Could you write out the listing below exactly as it stands, leaving out the pictures?

######

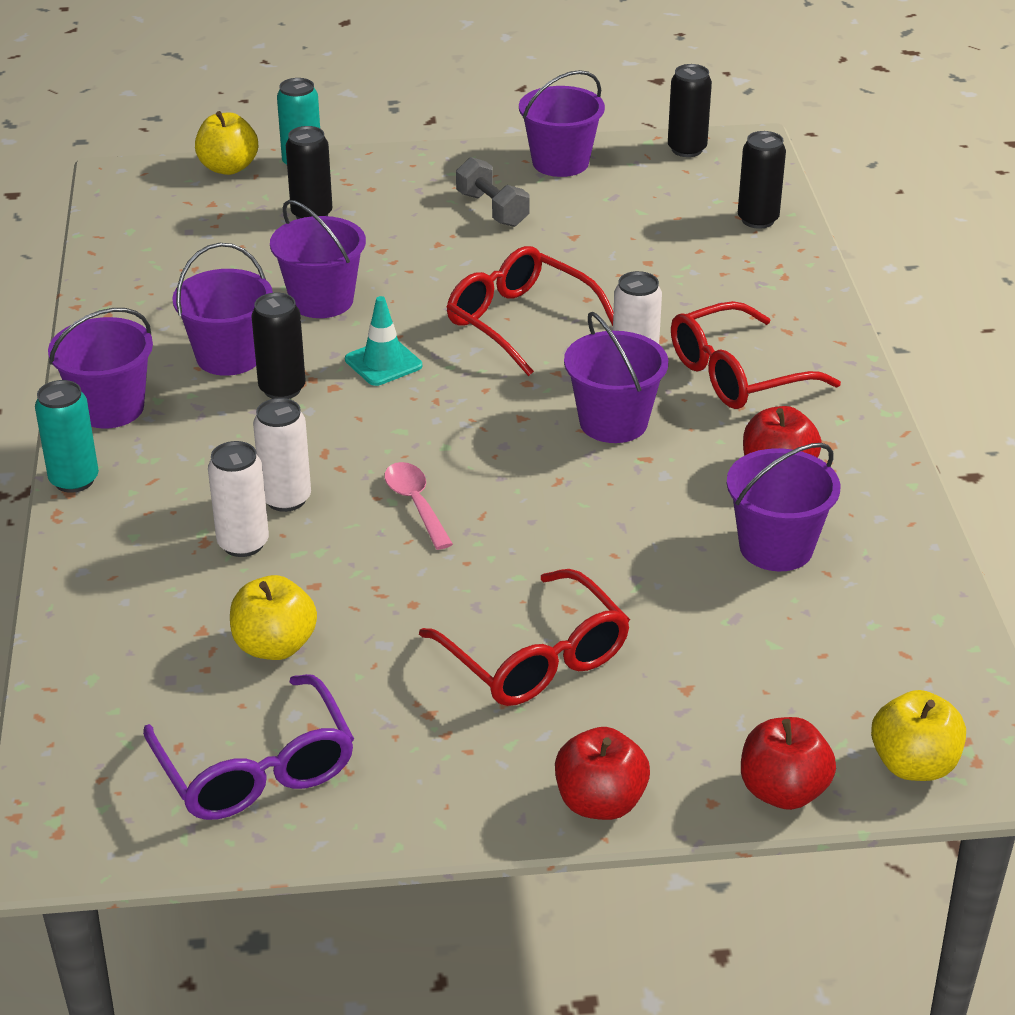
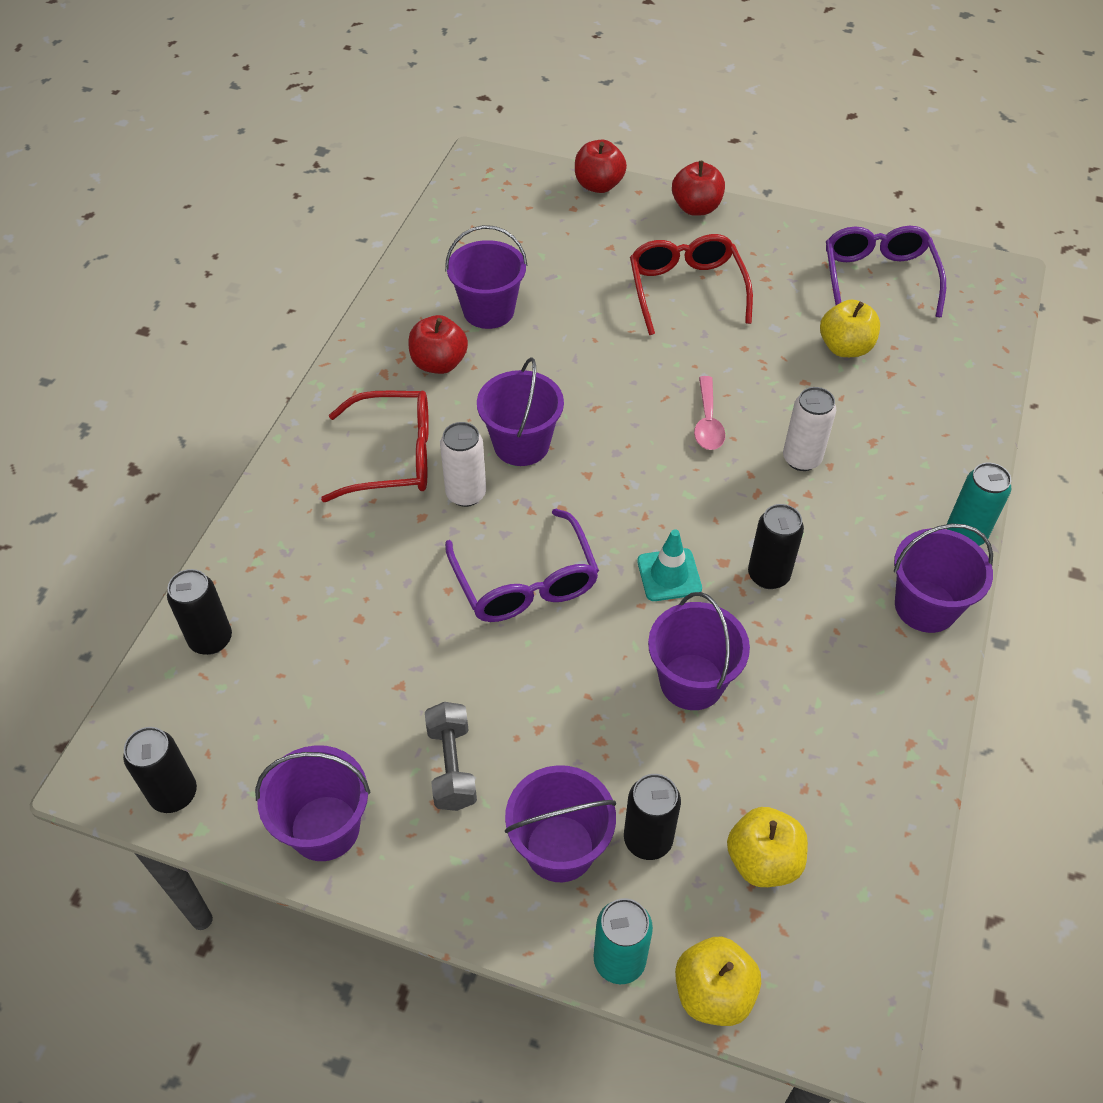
camera: 155 degrees left, 15 degrees up
purple bucket [172,243,273,376] -> purple bucket moved to [505,765,616,882]
white can [208,441,269,557] -> none
red glasses [447,246,613,376] -> purple glasses [445,509,599,622]
yellow apple [871,690,966,781] -> yellow apple moved to [727,807,808,887]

######

» Answer for the task
camera: 155 degrees left, 15 degrees up
purple bucket [172,243,273,376] -> purple bucket moved to [505,765,616,882]
white can [208,441,269,557] -> none
red glasses [447,246,613,376] -> purple glasses [445,509,599,622]
yellow apple [871,690,966,781] -> yellow apple moved to [727,807,808,887]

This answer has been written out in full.